Data records:

- Opening Delimiter -

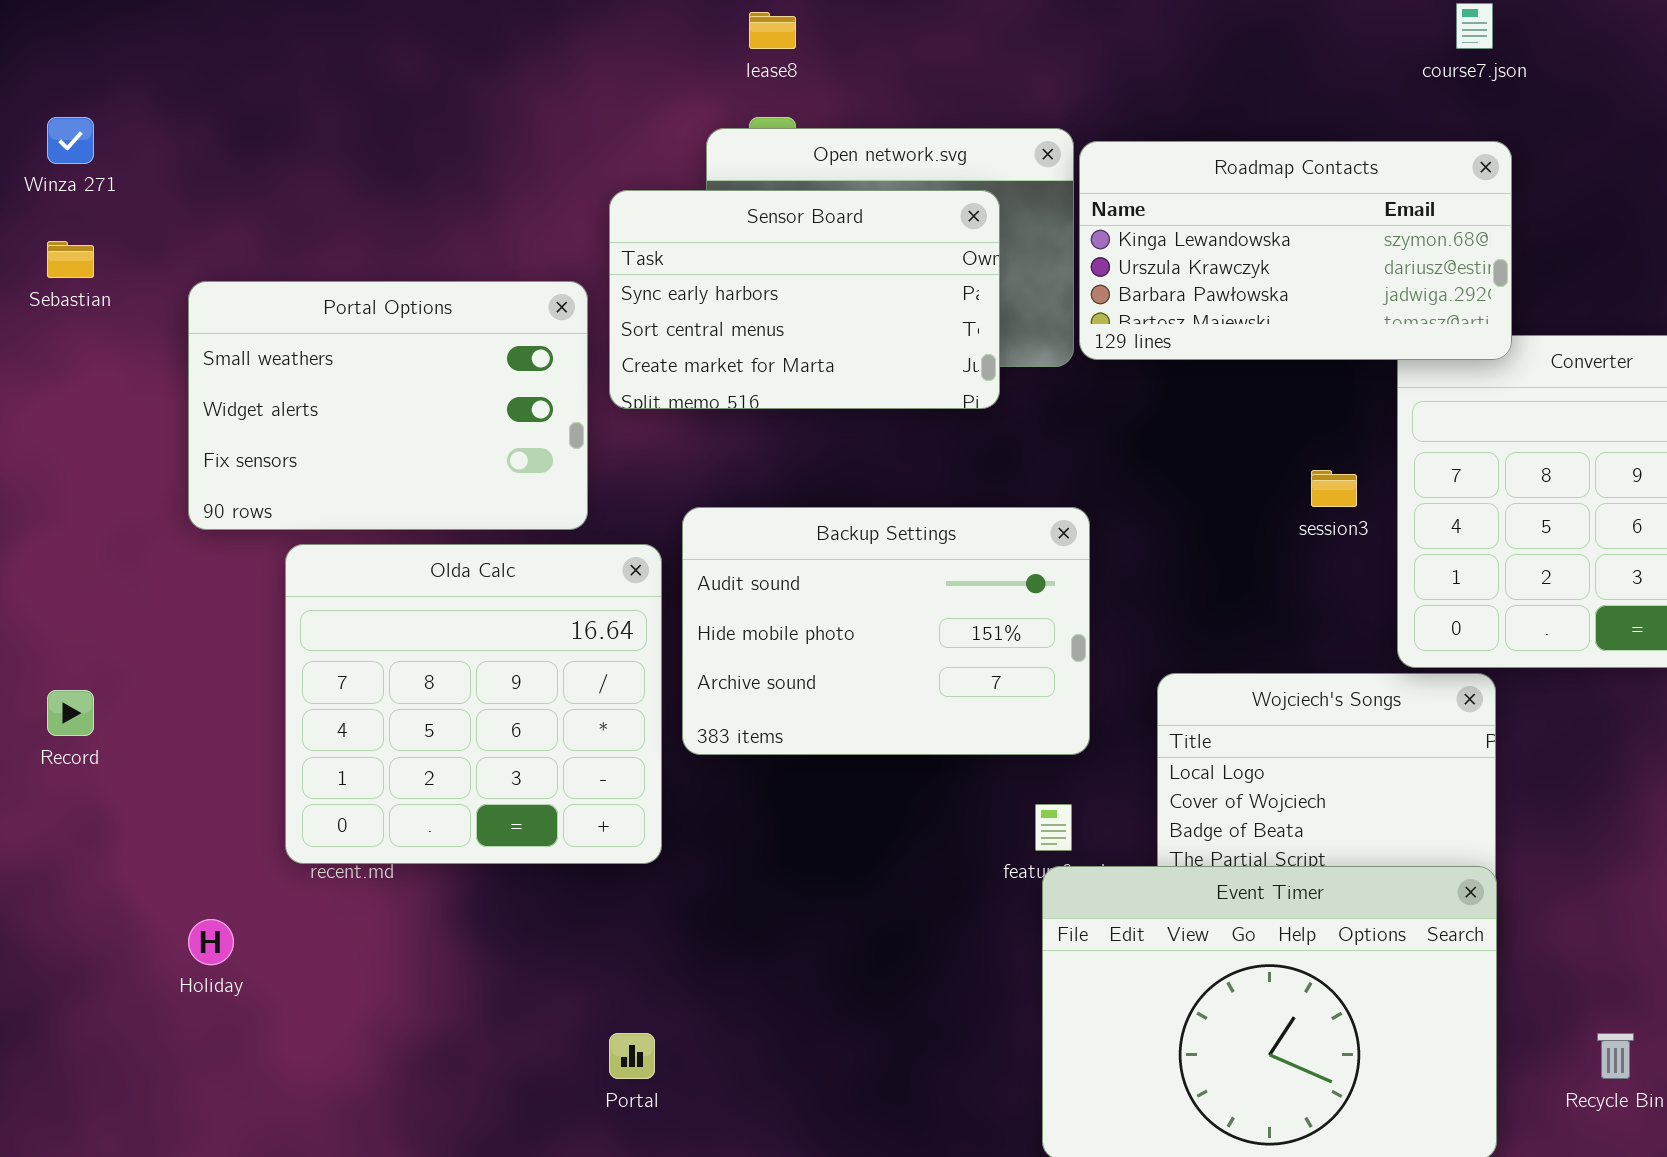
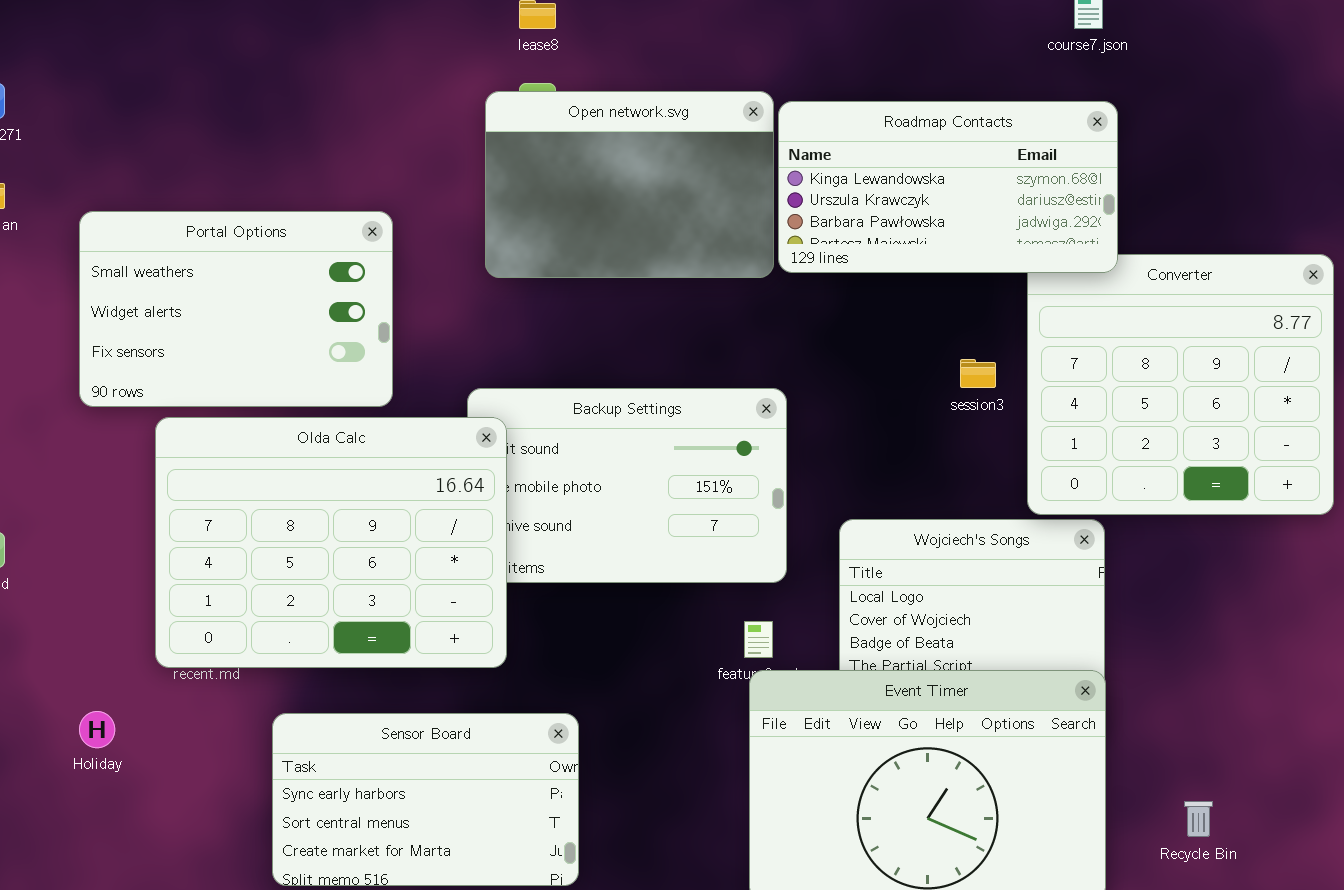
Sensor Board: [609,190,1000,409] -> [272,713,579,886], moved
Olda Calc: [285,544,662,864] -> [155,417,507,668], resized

- Closing Delimiter -
- Opening Delimiter -

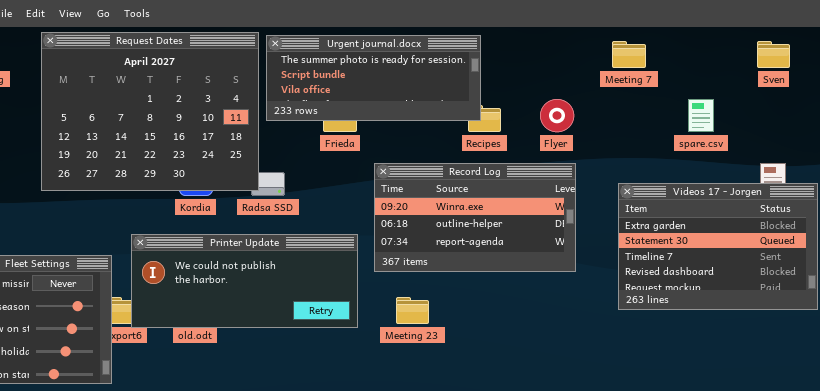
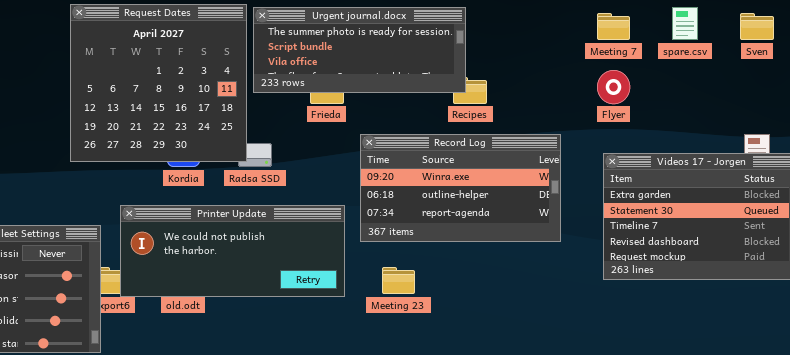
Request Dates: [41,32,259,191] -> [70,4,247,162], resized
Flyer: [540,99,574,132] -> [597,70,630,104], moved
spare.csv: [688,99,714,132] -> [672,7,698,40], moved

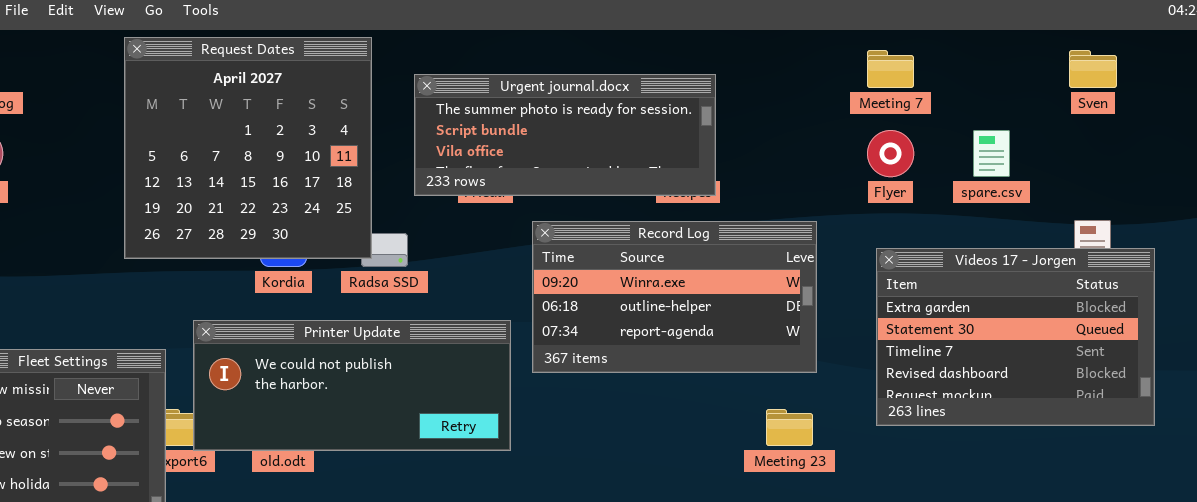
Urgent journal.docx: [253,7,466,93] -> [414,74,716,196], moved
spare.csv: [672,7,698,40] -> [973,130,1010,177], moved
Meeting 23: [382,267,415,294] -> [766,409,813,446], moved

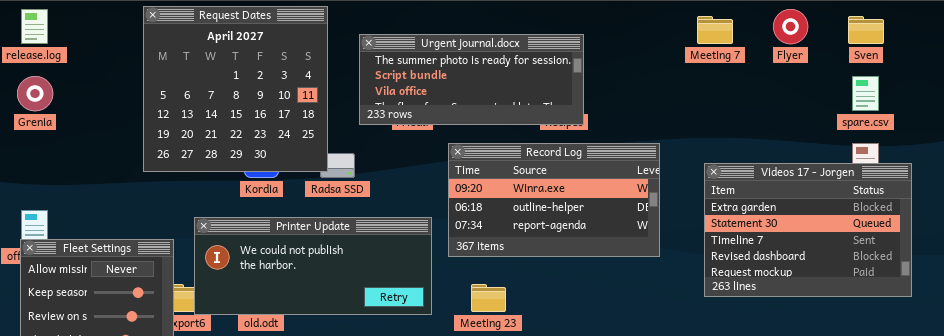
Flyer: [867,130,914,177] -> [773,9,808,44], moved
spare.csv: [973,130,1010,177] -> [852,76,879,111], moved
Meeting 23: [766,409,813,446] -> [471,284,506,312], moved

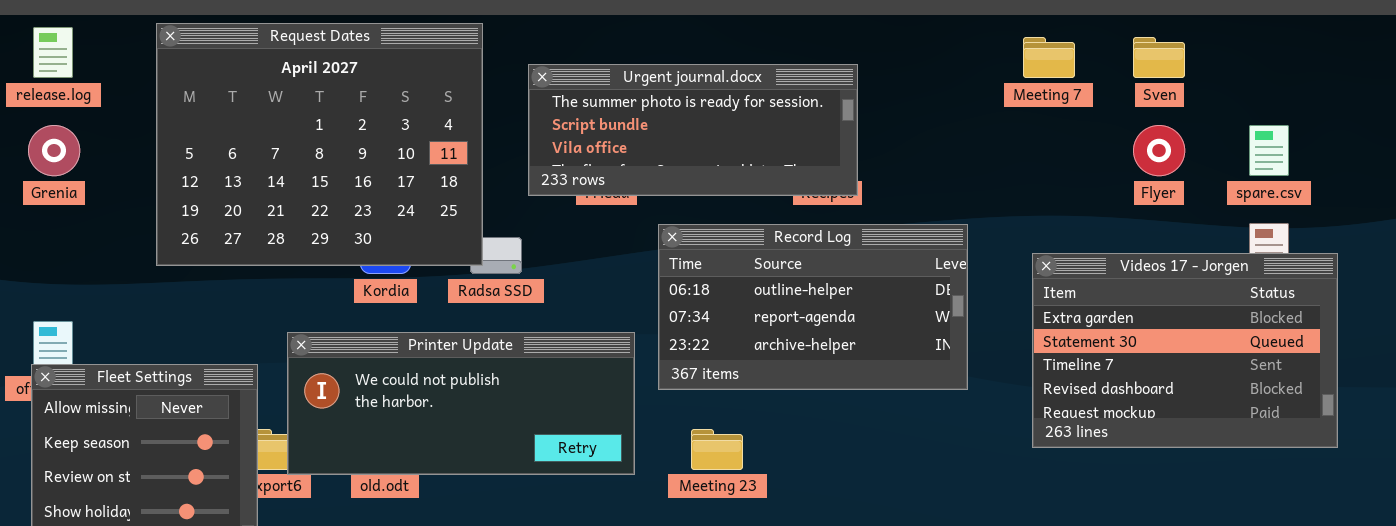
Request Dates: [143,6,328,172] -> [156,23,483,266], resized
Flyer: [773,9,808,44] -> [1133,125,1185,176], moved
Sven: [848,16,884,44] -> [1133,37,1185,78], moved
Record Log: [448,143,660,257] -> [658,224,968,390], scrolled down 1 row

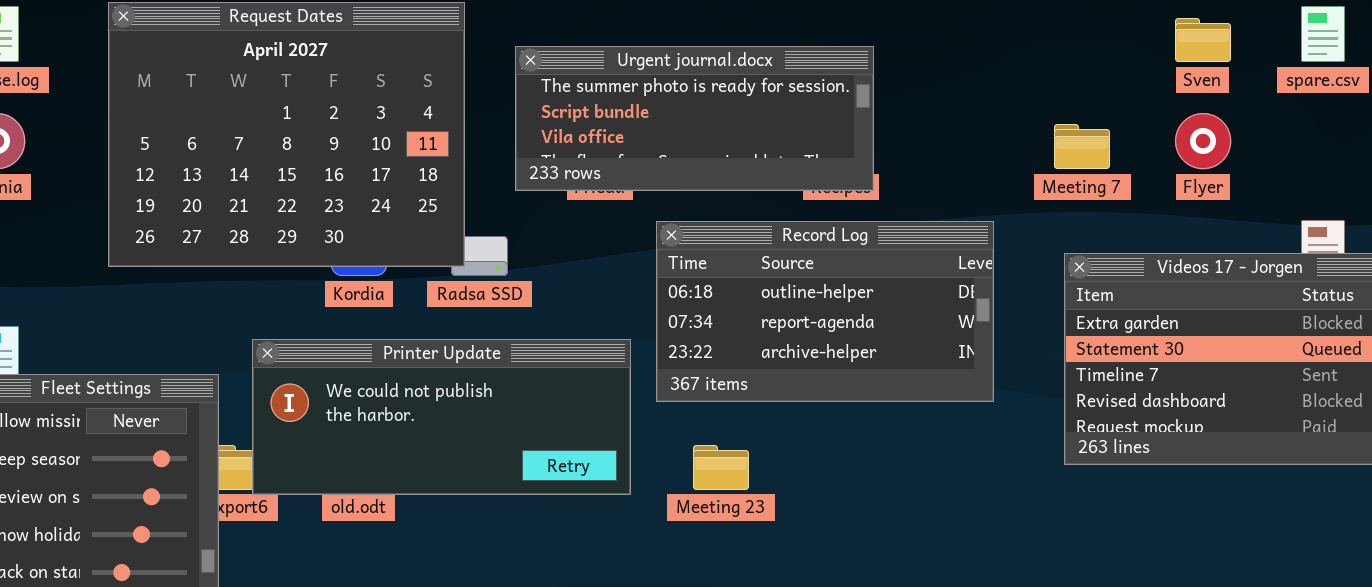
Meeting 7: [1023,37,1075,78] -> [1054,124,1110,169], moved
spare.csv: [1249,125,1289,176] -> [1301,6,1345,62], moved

- Closing Delimiter -

Task details:
Only lines with the string "Request" belong in the answer; copy each of them from the listing.

Worked solution:
Request Dates: [41,32,259,191] -> [70,4,247,162], resized
Request Dates: [143,6,328,172] -> [156,23,483,266], resized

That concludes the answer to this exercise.